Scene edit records
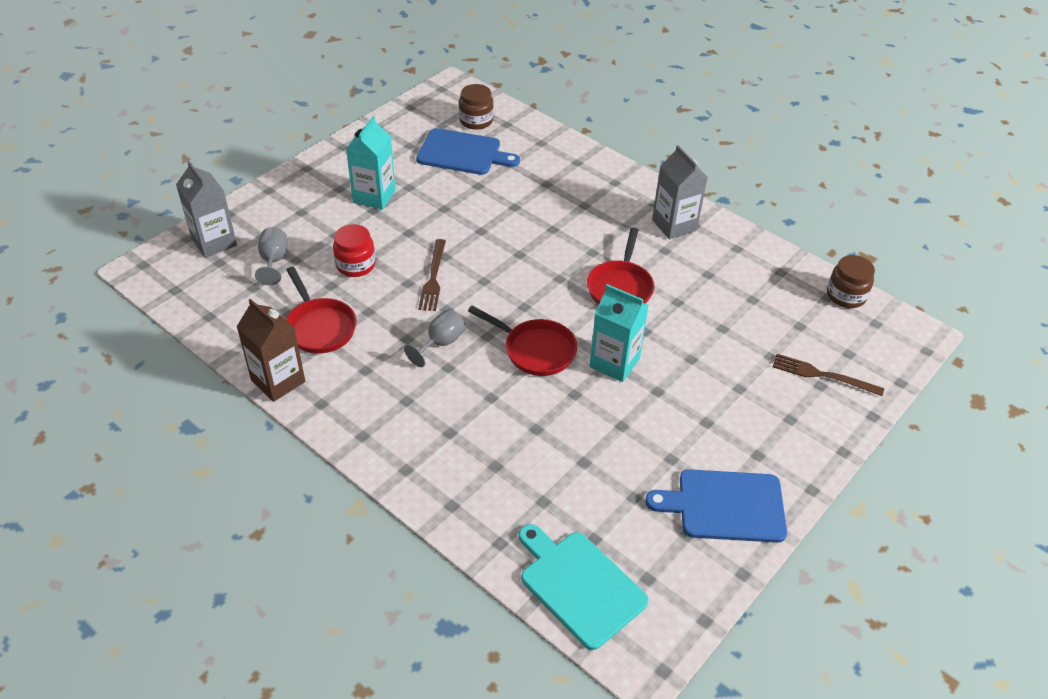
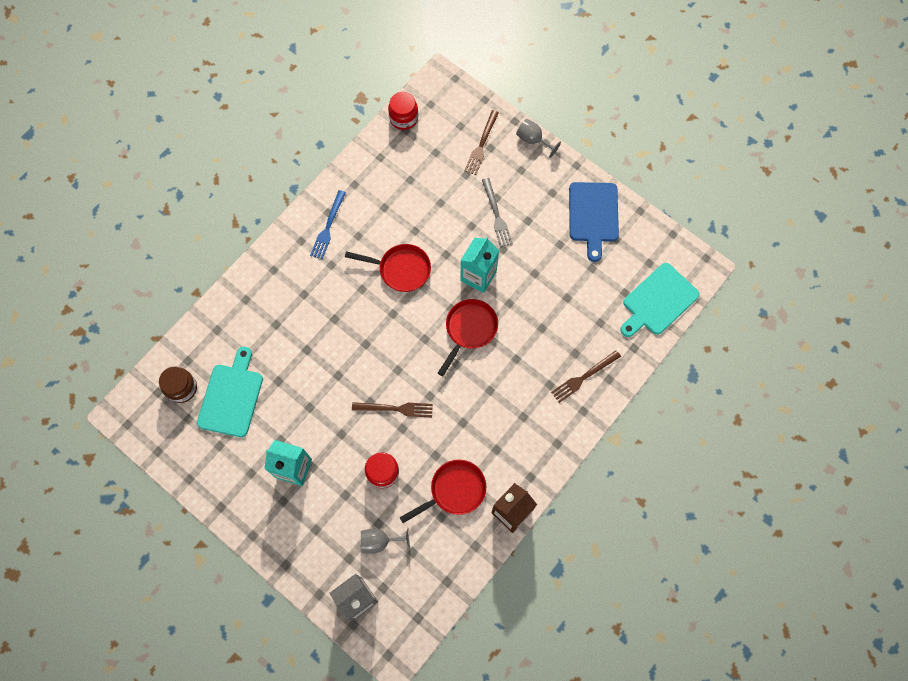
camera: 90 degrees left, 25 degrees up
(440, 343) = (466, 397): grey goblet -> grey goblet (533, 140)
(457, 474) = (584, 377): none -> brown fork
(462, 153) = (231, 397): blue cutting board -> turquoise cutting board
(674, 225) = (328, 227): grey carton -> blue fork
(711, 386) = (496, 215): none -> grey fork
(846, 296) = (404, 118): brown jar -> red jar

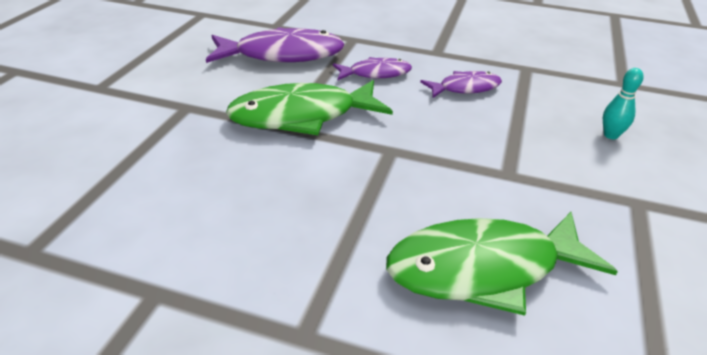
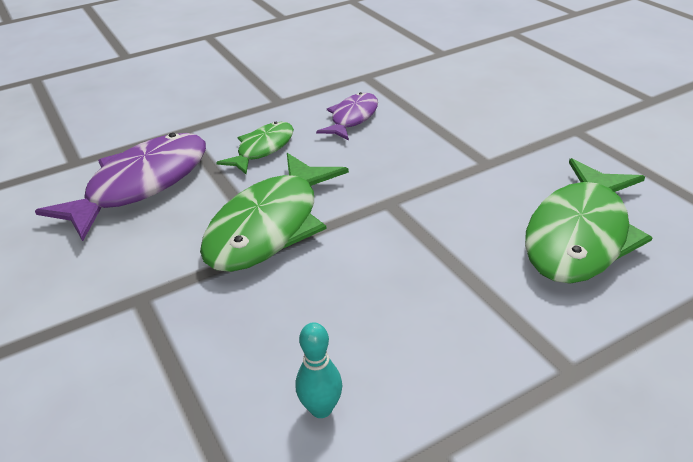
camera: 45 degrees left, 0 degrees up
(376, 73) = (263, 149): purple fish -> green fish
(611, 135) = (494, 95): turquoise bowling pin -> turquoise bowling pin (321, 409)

_Task details_:
Needed here is a verbatim copy of the data from the first line through the line with "(462, 153) = (231, 397): blue", without pictures.

_Exercise response_:
camera: 90 degrees left, 25 degrees up
(440, 343) = (466, 397): grey goblet -> grey goblet (533, 140)
(457, 474) = (584, 377): none -> brown fork
(462, 153) = (231, 397): blue cutting board -> turquoise cutting board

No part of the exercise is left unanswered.